** Your task **
Print nothing except the lines of the listing below from the line with "D3: diode 1N4001" to the line with "Q3: NPN 2N3904", each exactly as written, both ends included.
Available data Start Marker
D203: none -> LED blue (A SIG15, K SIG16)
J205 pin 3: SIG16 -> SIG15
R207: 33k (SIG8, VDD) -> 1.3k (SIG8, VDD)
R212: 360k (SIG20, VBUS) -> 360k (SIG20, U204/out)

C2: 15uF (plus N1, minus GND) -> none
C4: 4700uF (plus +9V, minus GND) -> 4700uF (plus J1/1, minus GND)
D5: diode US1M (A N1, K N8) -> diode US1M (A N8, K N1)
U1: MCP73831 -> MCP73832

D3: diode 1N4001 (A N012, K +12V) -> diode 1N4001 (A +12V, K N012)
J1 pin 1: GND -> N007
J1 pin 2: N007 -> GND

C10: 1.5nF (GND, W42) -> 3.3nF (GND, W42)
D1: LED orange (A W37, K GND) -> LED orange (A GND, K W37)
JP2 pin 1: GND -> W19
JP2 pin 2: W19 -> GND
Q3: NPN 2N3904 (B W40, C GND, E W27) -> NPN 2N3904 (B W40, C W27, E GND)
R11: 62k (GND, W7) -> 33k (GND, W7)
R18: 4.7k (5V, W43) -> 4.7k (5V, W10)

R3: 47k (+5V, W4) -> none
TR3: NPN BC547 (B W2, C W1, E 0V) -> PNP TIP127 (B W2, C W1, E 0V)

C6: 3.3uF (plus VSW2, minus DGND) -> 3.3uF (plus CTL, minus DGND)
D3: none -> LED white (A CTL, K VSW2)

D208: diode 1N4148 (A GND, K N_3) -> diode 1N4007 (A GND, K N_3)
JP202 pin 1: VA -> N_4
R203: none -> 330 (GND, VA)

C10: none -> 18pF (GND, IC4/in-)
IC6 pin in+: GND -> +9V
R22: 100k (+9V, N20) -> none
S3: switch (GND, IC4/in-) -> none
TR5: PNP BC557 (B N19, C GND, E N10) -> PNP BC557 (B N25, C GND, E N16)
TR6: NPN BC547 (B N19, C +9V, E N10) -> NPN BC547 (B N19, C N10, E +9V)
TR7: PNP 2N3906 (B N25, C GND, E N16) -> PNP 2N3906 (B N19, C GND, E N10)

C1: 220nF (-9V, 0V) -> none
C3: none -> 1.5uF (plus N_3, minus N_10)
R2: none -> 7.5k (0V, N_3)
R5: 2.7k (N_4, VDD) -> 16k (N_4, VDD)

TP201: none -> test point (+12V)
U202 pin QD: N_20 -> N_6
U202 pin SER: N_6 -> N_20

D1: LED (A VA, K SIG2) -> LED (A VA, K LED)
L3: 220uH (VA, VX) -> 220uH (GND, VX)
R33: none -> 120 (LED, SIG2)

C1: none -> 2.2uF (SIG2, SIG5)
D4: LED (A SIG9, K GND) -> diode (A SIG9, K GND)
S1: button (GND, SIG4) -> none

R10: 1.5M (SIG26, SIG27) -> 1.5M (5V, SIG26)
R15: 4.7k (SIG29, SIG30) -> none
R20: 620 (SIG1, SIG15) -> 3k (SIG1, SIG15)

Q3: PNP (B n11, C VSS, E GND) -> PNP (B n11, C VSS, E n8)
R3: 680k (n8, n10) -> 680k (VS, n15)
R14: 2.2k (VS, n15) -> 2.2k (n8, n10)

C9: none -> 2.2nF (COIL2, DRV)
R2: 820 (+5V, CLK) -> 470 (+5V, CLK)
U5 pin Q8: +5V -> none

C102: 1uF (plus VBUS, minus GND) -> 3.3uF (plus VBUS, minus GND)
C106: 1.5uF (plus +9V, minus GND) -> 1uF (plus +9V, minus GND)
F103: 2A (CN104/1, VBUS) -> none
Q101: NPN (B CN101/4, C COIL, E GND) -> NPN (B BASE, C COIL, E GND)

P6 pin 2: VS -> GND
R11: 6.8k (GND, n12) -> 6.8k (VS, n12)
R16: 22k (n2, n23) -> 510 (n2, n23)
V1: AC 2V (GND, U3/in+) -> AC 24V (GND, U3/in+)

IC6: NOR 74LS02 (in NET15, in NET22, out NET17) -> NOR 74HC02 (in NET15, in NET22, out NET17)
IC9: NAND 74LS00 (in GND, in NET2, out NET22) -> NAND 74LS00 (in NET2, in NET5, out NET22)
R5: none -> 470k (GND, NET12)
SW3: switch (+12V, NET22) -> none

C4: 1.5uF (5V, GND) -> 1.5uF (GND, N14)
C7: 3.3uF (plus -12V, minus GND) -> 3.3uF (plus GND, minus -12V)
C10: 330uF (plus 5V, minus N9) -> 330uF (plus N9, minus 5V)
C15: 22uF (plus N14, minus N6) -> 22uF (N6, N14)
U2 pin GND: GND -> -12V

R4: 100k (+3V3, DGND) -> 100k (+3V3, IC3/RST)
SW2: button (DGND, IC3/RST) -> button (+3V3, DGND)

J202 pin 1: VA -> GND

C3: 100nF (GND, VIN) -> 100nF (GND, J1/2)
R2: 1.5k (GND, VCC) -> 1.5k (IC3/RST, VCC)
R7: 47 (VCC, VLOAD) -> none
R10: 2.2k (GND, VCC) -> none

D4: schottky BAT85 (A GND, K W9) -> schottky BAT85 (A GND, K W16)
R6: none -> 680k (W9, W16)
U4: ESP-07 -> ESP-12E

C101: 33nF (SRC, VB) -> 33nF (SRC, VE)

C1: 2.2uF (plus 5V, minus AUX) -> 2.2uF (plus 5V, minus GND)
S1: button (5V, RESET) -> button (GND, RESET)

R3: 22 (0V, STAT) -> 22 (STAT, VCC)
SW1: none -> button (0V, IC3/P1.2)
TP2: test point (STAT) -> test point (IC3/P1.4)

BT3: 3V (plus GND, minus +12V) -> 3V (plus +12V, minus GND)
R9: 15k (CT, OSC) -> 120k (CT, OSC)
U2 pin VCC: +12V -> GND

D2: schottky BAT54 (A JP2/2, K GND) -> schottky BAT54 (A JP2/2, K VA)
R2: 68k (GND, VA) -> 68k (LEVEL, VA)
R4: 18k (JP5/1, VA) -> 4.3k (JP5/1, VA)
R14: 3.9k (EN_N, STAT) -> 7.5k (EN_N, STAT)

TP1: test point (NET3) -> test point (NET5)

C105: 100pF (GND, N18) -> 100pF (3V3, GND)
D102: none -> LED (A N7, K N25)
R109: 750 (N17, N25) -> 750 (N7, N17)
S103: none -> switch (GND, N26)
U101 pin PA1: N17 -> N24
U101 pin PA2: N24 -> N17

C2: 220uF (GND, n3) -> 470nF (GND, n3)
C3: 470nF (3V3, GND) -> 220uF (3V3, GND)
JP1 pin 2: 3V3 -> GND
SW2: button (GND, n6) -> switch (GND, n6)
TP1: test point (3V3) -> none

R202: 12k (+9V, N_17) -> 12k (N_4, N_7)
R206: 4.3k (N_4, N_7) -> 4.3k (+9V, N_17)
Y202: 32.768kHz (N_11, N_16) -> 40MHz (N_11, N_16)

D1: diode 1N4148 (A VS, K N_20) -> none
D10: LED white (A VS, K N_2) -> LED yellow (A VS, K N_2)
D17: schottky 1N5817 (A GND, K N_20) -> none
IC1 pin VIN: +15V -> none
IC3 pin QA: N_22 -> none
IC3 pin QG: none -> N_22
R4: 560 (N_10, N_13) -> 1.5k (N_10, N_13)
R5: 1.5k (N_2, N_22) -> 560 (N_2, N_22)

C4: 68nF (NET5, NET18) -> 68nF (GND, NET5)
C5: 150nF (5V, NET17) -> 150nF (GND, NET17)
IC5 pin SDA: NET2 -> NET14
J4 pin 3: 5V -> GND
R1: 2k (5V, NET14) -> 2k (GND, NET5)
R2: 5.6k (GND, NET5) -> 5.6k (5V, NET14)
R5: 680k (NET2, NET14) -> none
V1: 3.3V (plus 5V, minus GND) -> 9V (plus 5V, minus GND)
Available data End Marker
** Result of this task **
D3: diode 1N4001 (A N012, K +12V) -> diode 1N4001 (A +12V, K N012)
J1 pin 1: GND -> N007
J1 pin 2: N007 -> GND

C10: 1.5nF (GND, W42) -> 3.3nF (GND, W42)
D1: LED orange (A W37, K GND) -> LED orange (A GND, K W37)
JP2 pin 1: GND -> W19
JP2 pin 2: W19 -> GND
Q3: NPN 2N3904 (B W40, C GND, E W27) -> NPN 2N3904 (B W40, C W27, E GND)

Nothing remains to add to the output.